Work to complete
Transcribe all of the data exactly. Omit the pictures.

Exercise materials
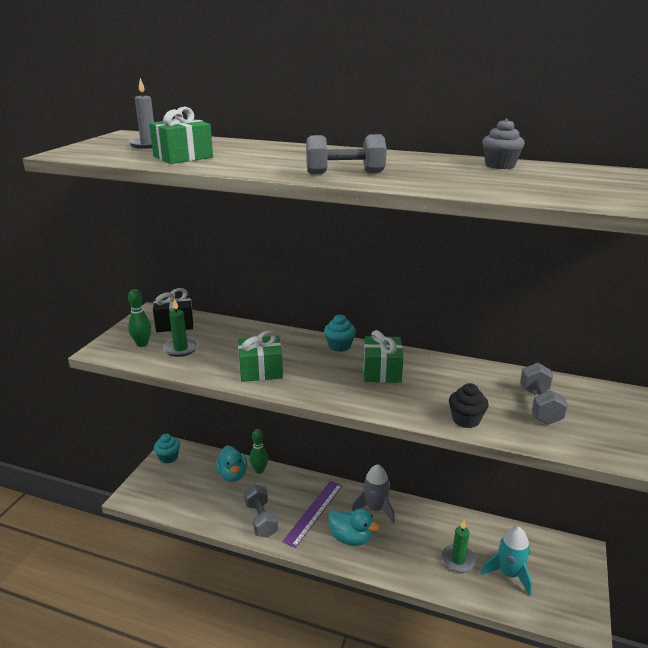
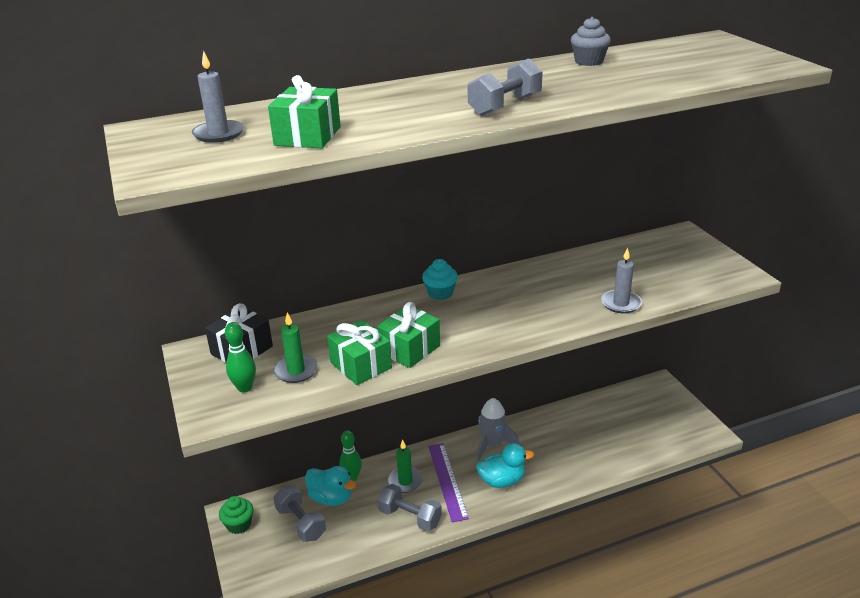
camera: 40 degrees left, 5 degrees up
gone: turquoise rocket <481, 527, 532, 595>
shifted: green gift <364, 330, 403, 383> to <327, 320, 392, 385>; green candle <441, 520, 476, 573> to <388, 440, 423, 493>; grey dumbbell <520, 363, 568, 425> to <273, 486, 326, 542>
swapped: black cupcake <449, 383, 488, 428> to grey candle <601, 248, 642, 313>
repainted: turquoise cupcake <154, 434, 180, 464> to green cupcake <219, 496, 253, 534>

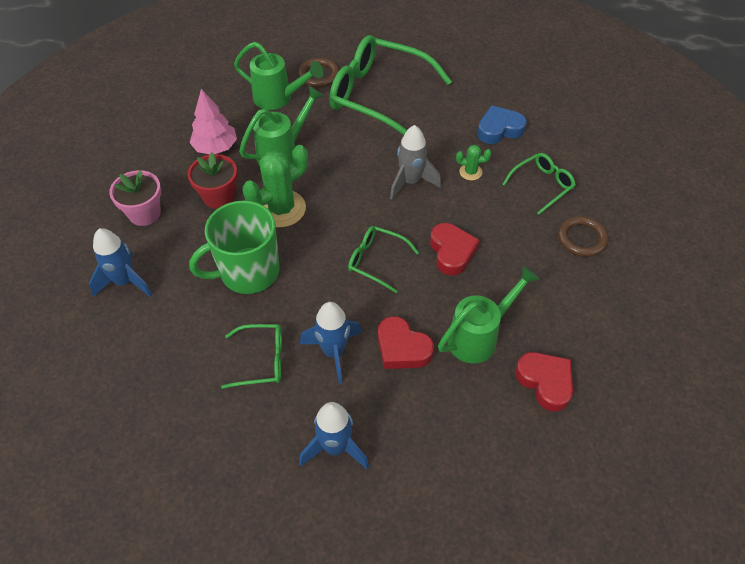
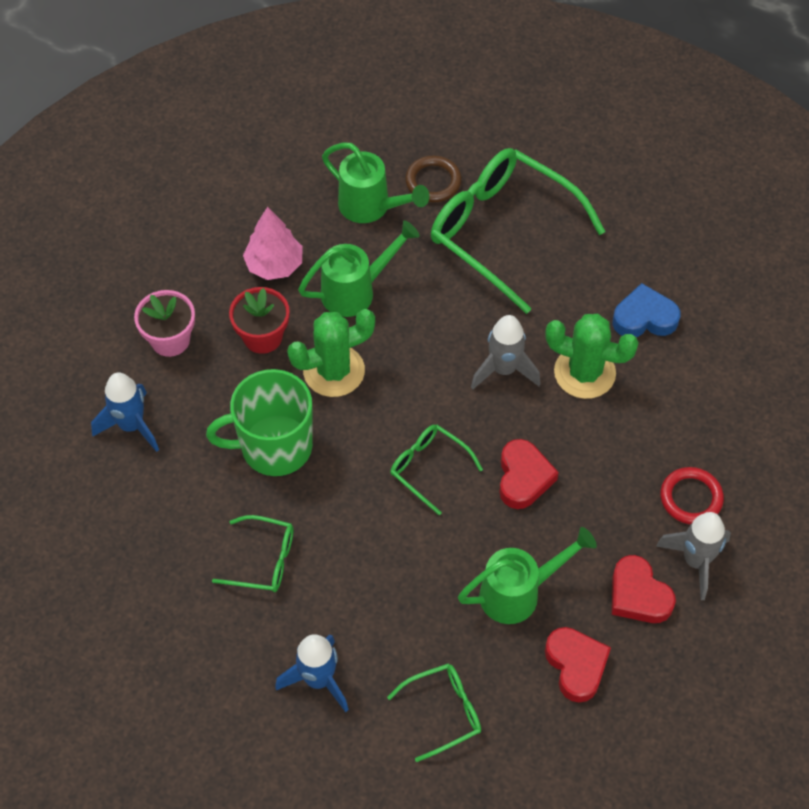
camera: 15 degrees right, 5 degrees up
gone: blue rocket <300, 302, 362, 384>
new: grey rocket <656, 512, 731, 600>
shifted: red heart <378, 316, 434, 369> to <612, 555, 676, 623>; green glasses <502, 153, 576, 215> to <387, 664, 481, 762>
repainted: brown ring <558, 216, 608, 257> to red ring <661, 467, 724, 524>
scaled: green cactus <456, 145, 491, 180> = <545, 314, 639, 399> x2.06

Answer area
camera: 40 degrees left, 5 degrees up
gone: turquoise rocket <481, 527, 532, 595>
shifted: green gift <364, 330, 403, 383> to <327, 320, 392, 385>; green candle <441, 520, 476, 573> to <388, 440, 423, 493>; grey dumbbell <520, 363, 568, 425> to <273, 486, 326, 542>
swapped: black cupcake <449, 383, 488, 428> to grey candle <601, 248, 642, 313>
repainted: turquoise cupcake <154, 434, 180, 464> to green cupcake <219, 496, 253, 534>

camera: 15 degrees right, 5 degrees up
gone: blue rocket <300, 302, 362, 384>
new: grey rocket <656, 512, 731, 600>
shifted: red heart <378, 316, 434, 369> to <612, 555, 676, 623>; green glasses <502, 153, 576, 215> to <387, 664, 481, 762>
repainted: brown ring <558, 216, 608, 257> to red ring <661, 467, 724, 524>
scaled: green cactus <456, 145, 491, 180> = <545, 314, 639, 399> x2.06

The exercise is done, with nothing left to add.